→ **Work instructions**: Whenever a line of the material contains the string "cutting", it should be copied.

→ **Information**:
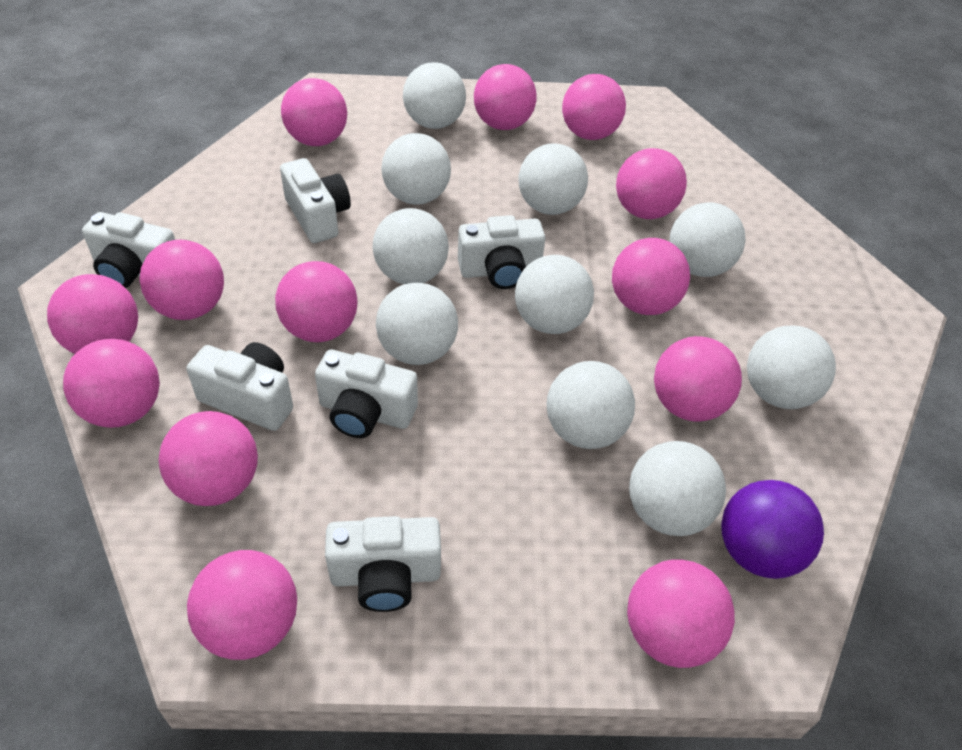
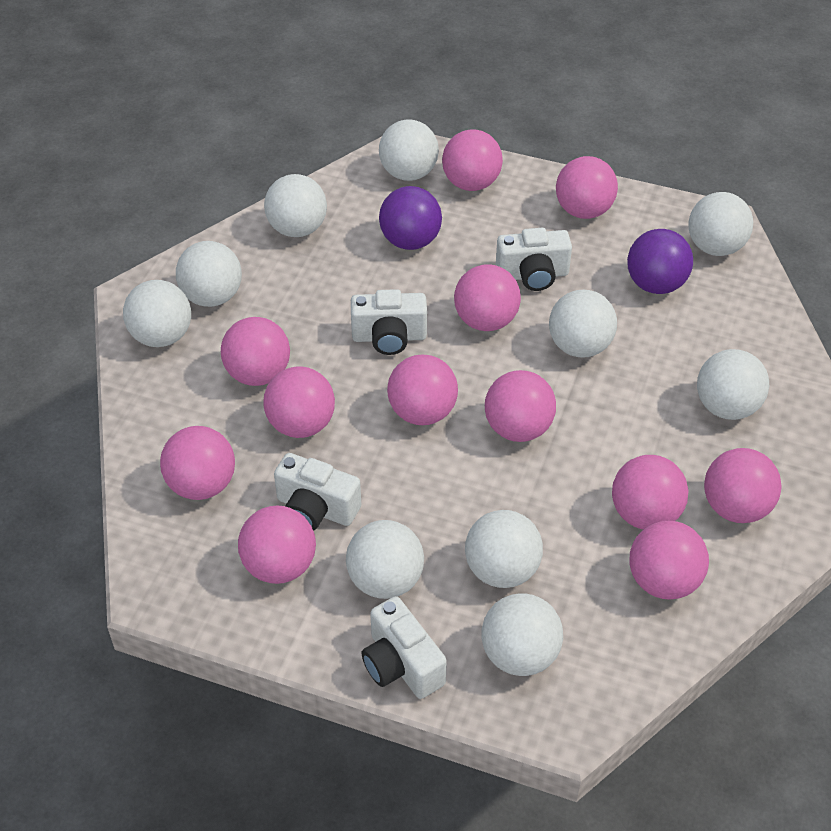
pink ball: 13 -> 12
purple ball: 1 -> 2
white camera: 6 -> 4

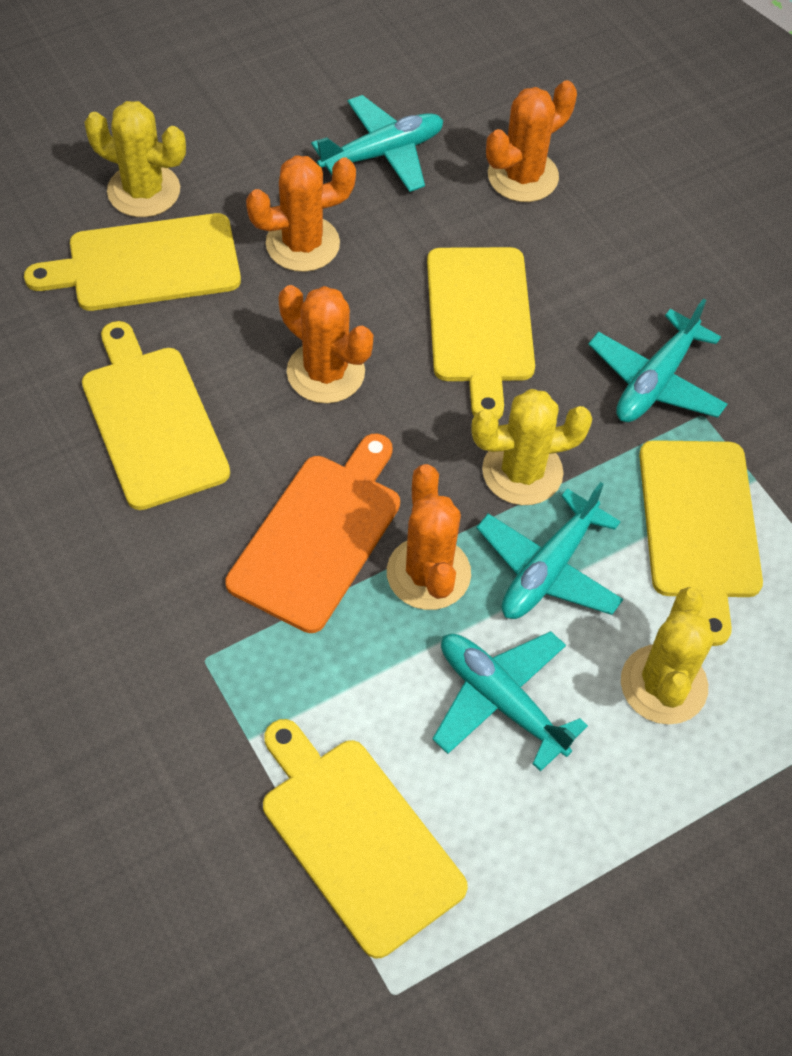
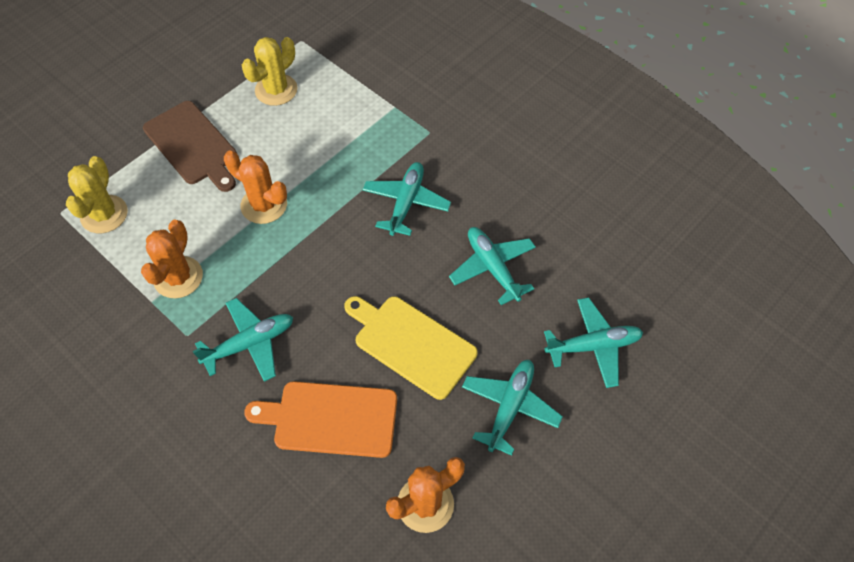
brown cutting board: 0 -> 1
orange cactus: 4 -> 3
turquoise plane: 4 -> 5
yellow cactus: 3 -> 2
yellow cutting board: 5 -> 1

→ **Expected answer**:
brown cutting board: 0 -> 1
yellow cutting board: 5 -> 1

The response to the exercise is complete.